→ **WHAT YOU HAVE TO DO**:
Rewrite everything from the line containing "purple rectangle at" down to the end of the entries, replacing each occurrence of "moved" with "shifted" and leaving all other text unchanged. Leave the picture lines out of the output.

→ **EXTRACTED INFORMATION**:
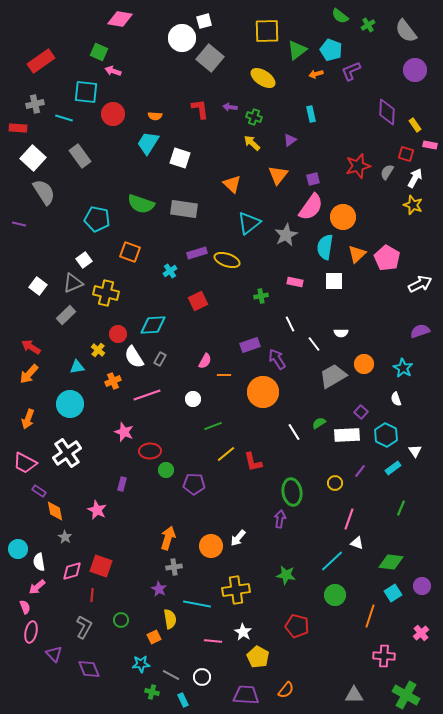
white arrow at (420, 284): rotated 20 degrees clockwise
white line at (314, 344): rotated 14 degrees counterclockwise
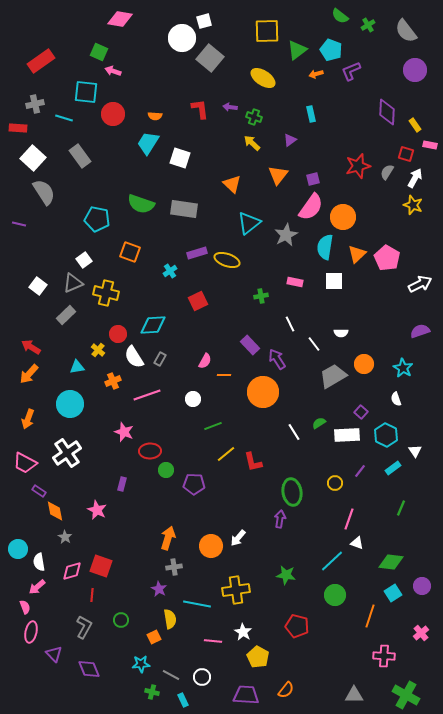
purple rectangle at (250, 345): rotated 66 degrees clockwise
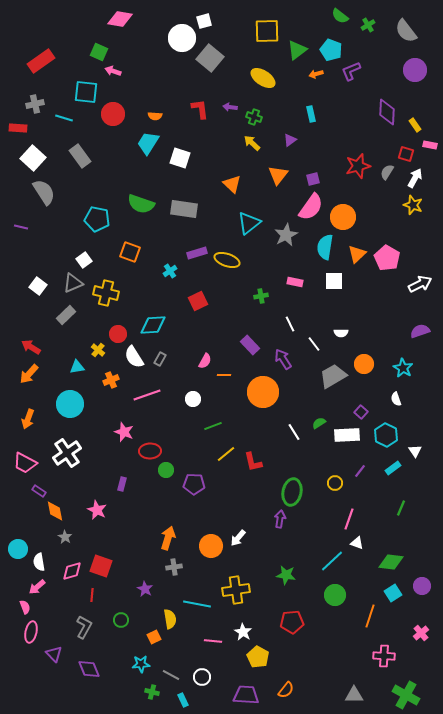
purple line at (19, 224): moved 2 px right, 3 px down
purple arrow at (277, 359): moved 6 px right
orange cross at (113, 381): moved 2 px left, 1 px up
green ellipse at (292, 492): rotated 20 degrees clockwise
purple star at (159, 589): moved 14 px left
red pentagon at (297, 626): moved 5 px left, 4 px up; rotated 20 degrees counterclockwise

→ **SOLVED PROBLEM**:
purple rectangle at (250, 345): rotated 66 degrees clockwise
purple line at (19, 224): shifted 2 px right, 3 px down
purple arrow at (277, 359): shifted 6 px right
orange cross at (113, 381): shifted 2 px left, 1 px up
green ellipse at (292, 492): rotated 20 degrees clockwise
purple star at (159, 589): shifted 14 px left
red pentagon at (297, 626): shifted 5 px left, 4 px up; rotated 20 degrees counterclockwise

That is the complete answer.